--- Dataset Enclosed Below ---
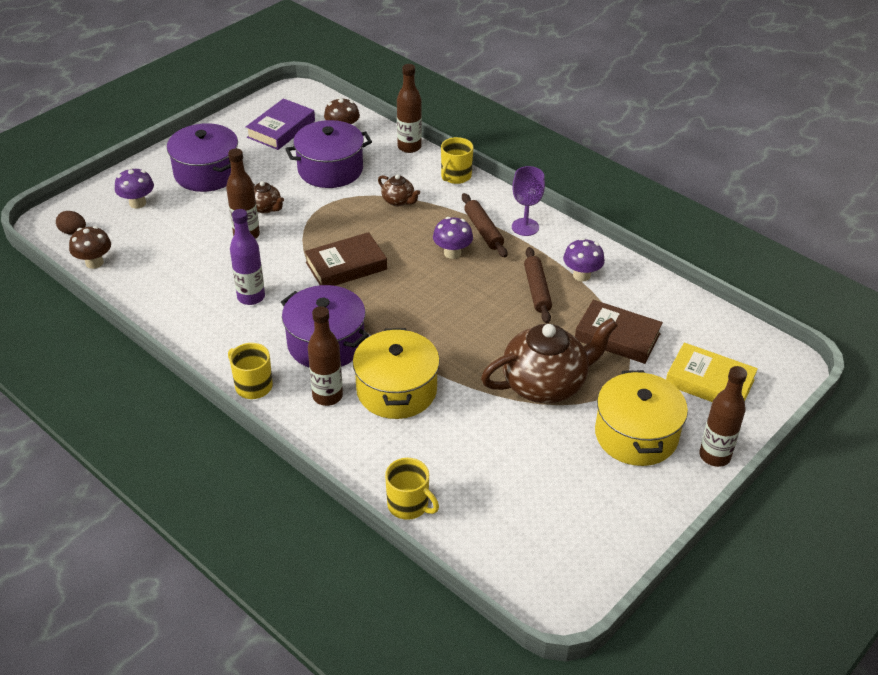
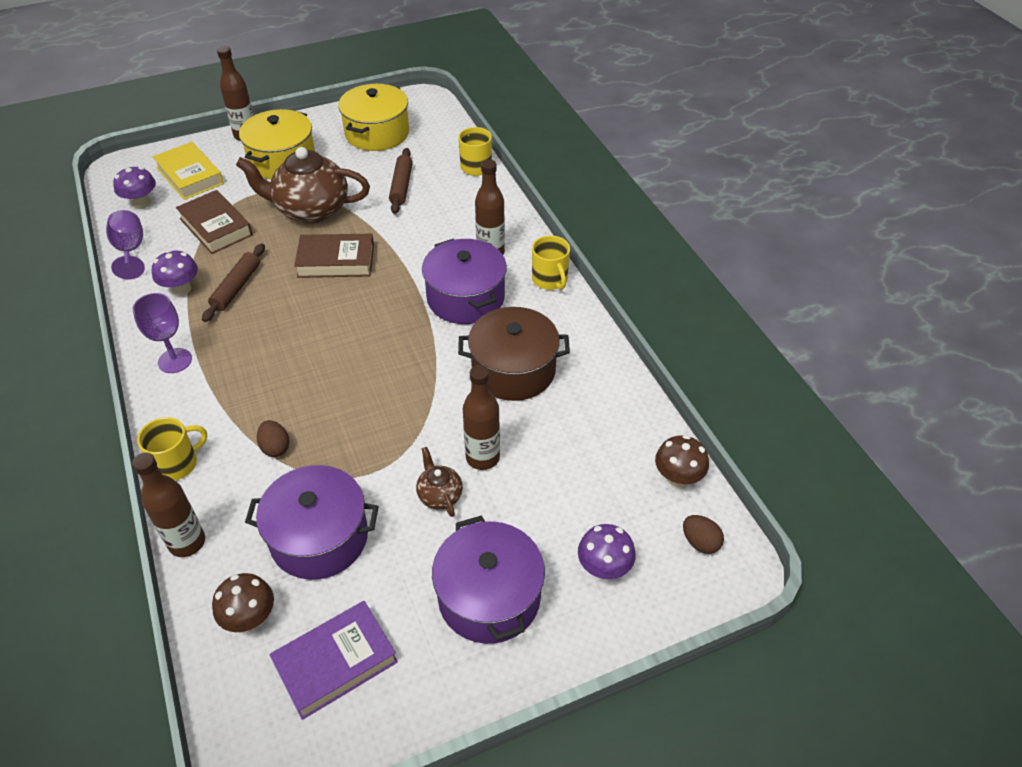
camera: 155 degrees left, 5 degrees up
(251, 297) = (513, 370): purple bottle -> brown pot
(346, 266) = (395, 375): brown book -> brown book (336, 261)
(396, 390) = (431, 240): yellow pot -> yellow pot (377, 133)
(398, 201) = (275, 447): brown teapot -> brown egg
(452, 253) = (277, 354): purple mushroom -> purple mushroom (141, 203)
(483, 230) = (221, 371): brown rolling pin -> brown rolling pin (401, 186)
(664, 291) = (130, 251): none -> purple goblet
--- End of Enclosed Dataset ---
--- Dataset Enclosed Below ---
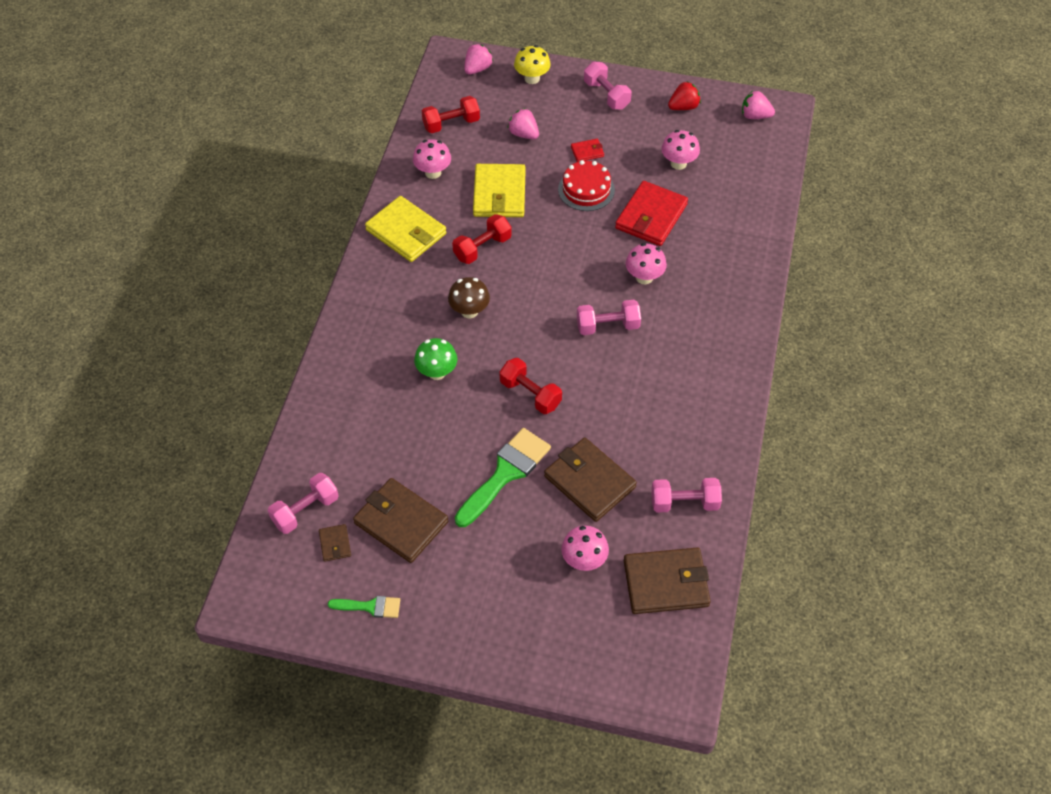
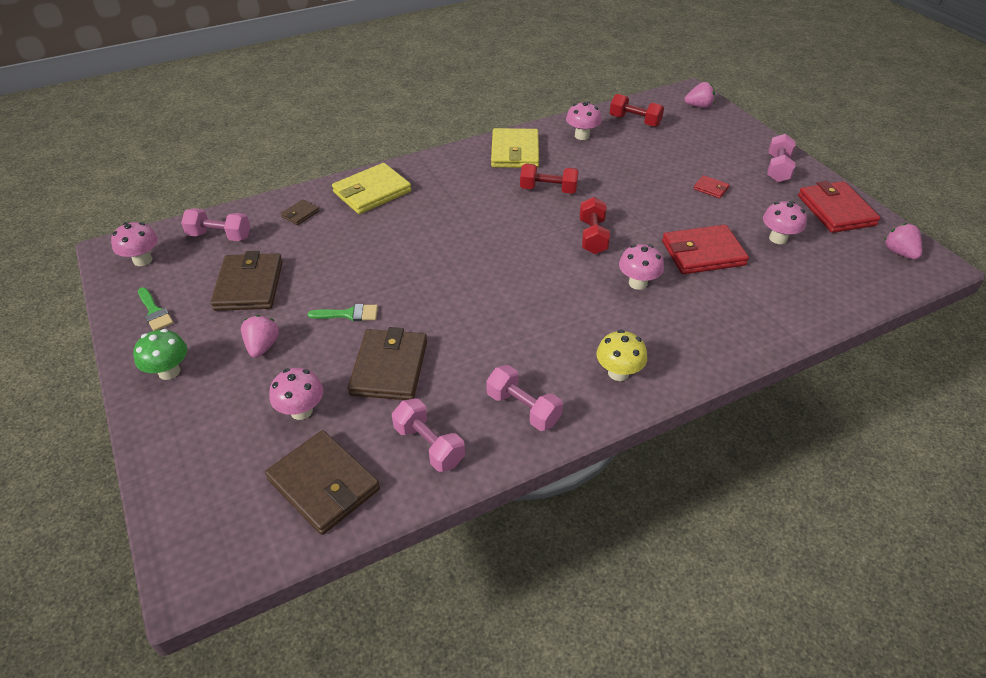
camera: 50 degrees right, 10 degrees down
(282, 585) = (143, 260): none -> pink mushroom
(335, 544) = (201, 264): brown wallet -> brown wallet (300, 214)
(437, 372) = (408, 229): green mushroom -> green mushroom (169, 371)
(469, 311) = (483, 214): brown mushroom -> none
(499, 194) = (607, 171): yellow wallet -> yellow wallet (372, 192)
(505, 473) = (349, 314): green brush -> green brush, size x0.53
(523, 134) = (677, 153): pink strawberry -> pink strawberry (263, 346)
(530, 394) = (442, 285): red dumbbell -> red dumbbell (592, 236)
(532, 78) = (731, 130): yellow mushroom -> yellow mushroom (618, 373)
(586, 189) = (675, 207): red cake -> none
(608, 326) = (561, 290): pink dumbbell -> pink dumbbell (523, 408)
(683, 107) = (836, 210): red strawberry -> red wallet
--- End of Enclosed Dataset ---
Exercise prompt ->
Could you restate word for word the lines above from the one containing "(483, 230) = (221, 371): brown" through the one containing "(664, 291) = (130, 251): none", both included, and nothing else?

Completed exercise ->
(483, 230) = (221, 371): brown rolling pin -> brown rolling pin (401, 186)
(664, 291) = (130, 251): none -> purple goblet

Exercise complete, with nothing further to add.